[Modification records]
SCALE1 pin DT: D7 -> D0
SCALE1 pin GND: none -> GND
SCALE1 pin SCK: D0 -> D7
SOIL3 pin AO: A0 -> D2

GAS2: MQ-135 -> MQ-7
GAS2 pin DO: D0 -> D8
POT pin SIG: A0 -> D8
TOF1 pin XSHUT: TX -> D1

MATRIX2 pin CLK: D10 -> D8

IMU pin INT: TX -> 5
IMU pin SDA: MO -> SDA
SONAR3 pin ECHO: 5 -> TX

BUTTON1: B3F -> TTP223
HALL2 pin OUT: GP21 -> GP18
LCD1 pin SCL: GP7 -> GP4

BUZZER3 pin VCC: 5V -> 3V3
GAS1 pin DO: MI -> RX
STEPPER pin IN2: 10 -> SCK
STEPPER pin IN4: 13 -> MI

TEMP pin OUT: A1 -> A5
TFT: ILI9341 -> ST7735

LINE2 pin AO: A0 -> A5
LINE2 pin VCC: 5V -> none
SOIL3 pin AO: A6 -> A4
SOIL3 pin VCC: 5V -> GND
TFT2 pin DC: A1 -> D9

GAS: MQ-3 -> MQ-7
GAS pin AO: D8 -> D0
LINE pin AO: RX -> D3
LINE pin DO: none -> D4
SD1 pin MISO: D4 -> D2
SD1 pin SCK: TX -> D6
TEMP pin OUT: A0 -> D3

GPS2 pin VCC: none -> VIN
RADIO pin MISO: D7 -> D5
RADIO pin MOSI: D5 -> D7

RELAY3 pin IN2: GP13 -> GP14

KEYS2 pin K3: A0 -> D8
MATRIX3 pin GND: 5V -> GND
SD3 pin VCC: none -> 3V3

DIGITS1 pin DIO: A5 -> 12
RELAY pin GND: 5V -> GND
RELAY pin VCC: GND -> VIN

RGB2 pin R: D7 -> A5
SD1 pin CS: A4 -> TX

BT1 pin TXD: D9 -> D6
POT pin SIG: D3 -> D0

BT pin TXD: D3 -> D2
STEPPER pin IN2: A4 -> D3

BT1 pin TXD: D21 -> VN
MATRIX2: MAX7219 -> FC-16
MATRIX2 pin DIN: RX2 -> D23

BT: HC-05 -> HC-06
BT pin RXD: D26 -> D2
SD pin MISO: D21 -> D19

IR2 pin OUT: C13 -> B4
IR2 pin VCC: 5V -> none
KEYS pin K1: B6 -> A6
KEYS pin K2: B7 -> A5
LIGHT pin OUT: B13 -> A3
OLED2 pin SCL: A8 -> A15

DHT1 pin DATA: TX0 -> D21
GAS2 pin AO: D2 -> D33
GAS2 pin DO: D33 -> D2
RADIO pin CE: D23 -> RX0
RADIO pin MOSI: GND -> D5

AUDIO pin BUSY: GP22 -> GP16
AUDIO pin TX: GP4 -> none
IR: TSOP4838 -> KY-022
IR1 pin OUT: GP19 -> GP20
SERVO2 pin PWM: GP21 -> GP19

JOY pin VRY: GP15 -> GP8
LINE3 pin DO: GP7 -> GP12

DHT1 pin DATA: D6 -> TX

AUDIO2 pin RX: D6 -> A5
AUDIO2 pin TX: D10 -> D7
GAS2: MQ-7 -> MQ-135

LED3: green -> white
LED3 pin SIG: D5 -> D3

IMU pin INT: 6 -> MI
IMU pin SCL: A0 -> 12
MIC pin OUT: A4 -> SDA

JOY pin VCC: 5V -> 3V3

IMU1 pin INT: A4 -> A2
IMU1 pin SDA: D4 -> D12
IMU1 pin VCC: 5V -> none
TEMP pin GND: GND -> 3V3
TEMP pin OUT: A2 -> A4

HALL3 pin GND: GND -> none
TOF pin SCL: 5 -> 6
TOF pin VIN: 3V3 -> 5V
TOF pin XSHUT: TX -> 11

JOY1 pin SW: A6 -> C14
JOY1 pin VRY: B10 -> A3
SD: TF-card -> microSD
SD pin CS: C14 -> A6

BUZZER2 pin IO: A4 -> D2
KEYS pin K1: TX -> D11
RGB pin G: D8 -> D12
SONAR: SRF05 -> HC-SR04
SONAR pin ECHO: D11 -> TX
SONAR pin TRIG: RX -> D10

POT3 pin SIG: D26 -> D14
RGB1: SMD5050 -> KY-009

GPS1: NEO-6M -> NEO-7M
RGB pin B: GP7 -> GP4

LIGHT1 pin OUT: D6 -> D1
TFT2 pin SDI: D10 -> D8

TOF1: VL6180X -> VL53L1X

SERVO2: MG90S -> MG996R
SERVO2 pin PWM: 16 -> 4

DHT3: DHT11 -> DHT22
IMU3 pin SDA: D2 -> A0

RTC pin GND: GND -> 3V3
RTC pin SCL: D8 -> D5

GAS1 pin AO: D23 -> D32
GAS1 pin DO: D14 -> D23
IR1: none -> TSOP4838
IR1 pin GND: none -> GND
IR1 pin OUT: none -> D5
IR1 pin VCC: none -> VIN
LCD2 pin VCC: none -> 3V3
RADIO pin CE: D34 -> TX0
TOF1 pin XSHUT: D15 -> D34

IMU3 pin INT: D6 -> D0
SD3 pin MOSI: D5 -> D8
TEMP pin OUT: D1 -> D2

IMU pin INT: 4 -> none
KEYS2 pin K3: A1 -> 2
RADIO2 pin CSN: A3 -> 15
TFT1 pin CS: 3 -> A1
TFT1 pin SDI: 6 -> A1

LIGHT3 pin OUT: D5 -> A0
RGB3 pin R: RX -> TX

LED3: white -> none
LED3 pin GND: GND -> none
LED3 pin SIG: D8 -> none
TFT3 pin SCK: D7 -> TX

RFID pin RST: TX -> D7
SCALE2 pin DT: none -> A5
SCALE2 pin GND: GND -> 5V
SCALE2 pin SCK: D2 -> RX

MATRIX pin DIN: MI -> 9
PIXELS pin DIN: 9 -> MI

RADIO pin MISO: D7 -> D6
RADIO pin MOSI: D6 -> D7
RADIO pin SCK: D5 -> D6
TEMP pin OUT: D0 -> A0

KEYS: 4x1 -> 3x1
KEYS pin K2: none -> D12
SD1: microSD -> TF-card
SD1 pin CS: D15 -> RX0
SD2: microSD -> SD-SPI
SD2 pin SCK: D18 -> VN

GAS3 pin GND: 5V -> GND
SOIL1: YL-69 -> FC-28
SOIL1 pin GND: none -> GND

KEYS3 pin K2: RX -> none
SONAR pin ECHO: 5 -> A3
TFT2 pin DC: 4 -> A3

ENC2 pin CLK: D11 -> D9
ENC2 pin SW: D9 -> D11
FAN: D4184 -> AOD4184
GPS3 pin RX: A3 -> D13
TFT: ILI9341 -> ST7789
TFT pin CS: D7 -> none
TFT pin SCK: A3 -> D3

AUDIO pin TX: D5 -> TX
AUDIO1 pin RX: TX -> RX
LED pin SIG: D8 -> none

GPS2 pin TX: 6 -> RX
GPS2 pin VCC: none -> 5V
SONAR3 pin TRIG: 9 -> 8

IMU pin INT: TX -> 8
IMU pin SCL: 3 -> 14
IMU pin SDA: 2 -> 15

## Exercise objective
Each record is to be repeated word for word, with none skipped.

## Answer box
SCALE1 pin DT: D7 -> D0
SCALE1 pin GND: none -> GND
SCALE1 pin SCK: D0 -> D7
SOIL3 pin AO: A0 -> D2

GAS2: MQ-135 -> MQ-7
GAS2 pin DO: D0 -> D8
POT pin SIG: A0 -> D8
TOF1 pin XSHUT: TX -> D1

MATRIX2 pin CLK: D10 -> D8

IMU pin INT: TX -> 5
IMU pin SDA: MO -> SDA
SONAR3 pin ECHO: 5 -> TX

BUTTON1: B3F -> TTP223
HALL2 pin OUT: GP21 -> GP18
LCD1 pin SCL: GP7 -> GP4

BUZZER3 pin VCC: 5V -> 3V3
GAS1 pin DO: MI -> RX
STEPPER pin IN2: 10 -> SCK
STEPPER pin IN4: 13 -> MI

TEMP pin OUT: A1 -> A5
TFT: ILI9341 -> ST7735

LINE2 pin AO: A0 -> A5
LINE2 pin VCC: 5V -> none
SOIL3 pin AO: A6 -> A4
SOIL3 pin VCC: 5V -> GND
TFT2 pin DC: A1 -> D9

GAS: MQ-3 -> MQ-7
GAS pin AO: D8 -> D0
LINE pin AO: RX -> D3
LINE pin DO: none -> D4
SD1 pin MISO: D4 -> D2
SD1 pin SCK: TX -> D6
TEMP pin OUT: A0 -> D3

GPS2 pin VCC: none -> VIN
RADIO pin MISO: D7 -> D5
RADIO pin MOSI: D5 -> D7

RELAY3 pin IN2: GP13 -> GP14

KEYS2 pin K3: A0 -> D8
MATRIX3 pin GND: 5V -> GND
SD3 pin VCC: none -> 3V3

DIGITS1 pin DIO: A5 -> 12
RELAY pin GND: 5V -> GND
RELAY pin VCC: GND -> VIN

RGB2 pin R: D7 -> A5
SD1 pin CS: A4 -> TX

BT1 pin TXD: D9 -> D6
POT pin SIG: D3 -> D0

BT pin TXD: D3 -> D2
STEPPER pin IN2: A4 -> D3

BT1 pin TXD: D21 -> VN
MATRIX2: MAX7219 -> FC-16
MATRIX2 pin DIN: RX2 -> D23

BT: HC-05 -> HC-06
BT pin RXD: D26 -> D2
SD pin MISO: D21 -> D19

IR2 pin OUT: C13 -> B4
IR2 pin VCC: 5V -> none
KEYS pin K1: B6 -> A6
KEYS pin K2: B7 -> A5
LIGHT pin OUT: B13 -> A3
OLED2 pin SCL: A8 -> A15

DHT1 pin DATA: TX0 -> D21
GAS2 pin AO: D2 -> D33
GAS2 pin DO: D33 -> D2
RADIO pin CE: D23 -> RX0
RADIO pin MOSI: GND -> D5

AUDIO pin BUSY: GP22 -> GP16
AUDIO pin TX: GP4 -> none
IR: TSOP4838 -> KY-022
IR1 pin OUT: GP19 -> GP20
SERVO2 pin PWM: GP21 -> GP19

JOY pin VRY: GP15 -> GP8
LINE3 pin DO: GP7 -> GP12

DHT1 pin DATA: D6 -> TX

AUDIO2 pin RX: D6 -> A5
AUDIO2 pin TX: D10 -> D7
GAS2: MQ-7 -> MQ-135

LED3: green -> white
LED3 pin SIG: D5 -> D3

IMU pin INT: 6 -> MI
IMU pin SCL: A0 -> 12
MIC pin OUT: A4 -> SDA

JOY pin VCC: 5V -> 3V3

IMU1 pin INT: A4 -> A2
IMU1 pin SDA: D4 -> D12
IMU1 pin VCC: 5V -> none
TEMP pin GND: GND -> 3V3
TEMP pin OUT: A2 -> A4

HALL3 pin GND: GND -> none
TOF pin SCL: 5 -> 6
TOF pin VIN: 3V3 -> 5V
TOF pin XSHUT: TX -> 11

JOY1 pin SW: A6 -> C14
JOY1 pin VRY: B10 -> A3
SD: TF-card -> microSD
SD pin CS: C14 -> A6

BUZZER2 pin IO: A4 -> D2
KEYS pin K1: TX -> D11
RGB pin G: D8 -> D12
SONAR: SRF05 -> HC-SR04
SONAR pin ECHO: D11 -> TX
SONAR pin TRIG: RX -> D10

POT3 pin SIG: D26 -> D14
RGB1: SMD5050 -> KY-009

GPS1: NEO-6M -> NEO-7M
RGB pin B: GP7 -> GP4

LIGHT1 pin OUT: D6 -> D1
TFT2 pin SDI: D10 -> D8

TOF1: VL6180X -> VL53L1X

SERVO2: MG90S -> MG996R
SERVO2 pin PWM: 16 -> 4

DHT3: DHT11 -> DHT22
IMU3 pin SDA: D2 -> A0

RTC pin GND: GND -> 3V3
RTC pin SCL: D8 -> D5

GAS1 pin AO: D23 -> D32
GAS1 pin DO: D14 -> D23
IR1: none -> TSOP4838
IR1 pin GND: none -> GND
IR1 pin OUT: none -> D5
IR1 pin VCC: none -> VIN
LCD2 pin VCC: none -> 3V3
RADIO pin CE: D34 -> TX0
TOF1 pin XSHUT: D15 -> D34

IMU3 pin INT: D6 -> D0
SD3 pin MOSI: D5 -> D8
TEMP pin OUT: D1 -> D2

IMU pin INT: 4 -> none
KEYS2 pin K3: A1 -> 2
RADIO2 pin CSN: A3 -> 15
TFT1 pin CS: 3 -> A1
TFT1 pin SDI: 6 -> A1

LIGHT3 pin OUT: D5 -> A0
RGB3 pin R: RX -> TX

LED3: white -> none
LED3 pin GND: GND -> none
LED3 pin SIG: D8 -> none
TFT3 pin SCK: D7 -> TX

RFID pin RST: TX -> D7
SCALE2 pin DT: none -> A5
SCALE2 pin GND: GND -> 5V
SCALE2 pin SCK: D2 -> RX

MATRIX pin DIN: MI -> 9
PIXELS pin DIN: 9 -> MI

RADIO pin MISO: D7 -> D6
RADIO pin MOSI: D6 -> D7
RADIO pin SCK: D5 -> D6
TEMP pin OUT: D0 -> A0

KEYS: 4x1 -> 3x1
KEYS pin K2: none -> D12
SD1: microSD -> TF-card
SD1 pin CS: D15 -> RX0
SD2: microSD -> SD-SPI
SD2 pin SCK: D18 -> VN

GAS3 pin GND: 5V -> GND
SOIL1: YL-69 -> FC-28
SOIL1 pin GND: none -> GND

KEYS3 pin K2: RX -> none
SONAR pin ECHO: 5 -> A3
TFT2 pin DC: 4 -> A3

ENC2 pin CLK: D11 -> D9
ENC2 pin SW: D9 -> D11
FAN: D4184 -> AOD4184
GPS3 pin RX: A3 -> D13
TFT: ILI9341 -> ST7789
TFT pin CS: D7 -> none
TFT pin SCK: A3 -> D3

AUDIO pin TX: D5 -> TX
AUDIO1 pin RX: TX -> RX
LED pin SIG: D8 -> none

GPS2 pin TX: 6 -> RX
GPS2 pin VCC: none -> 5V
SONAR3 pin TRIG: 9 -> 8

IMU pin INT: TX -> 8
IMU pin SCL: 3 -> 14
IMU pin SDA: 2 -> 15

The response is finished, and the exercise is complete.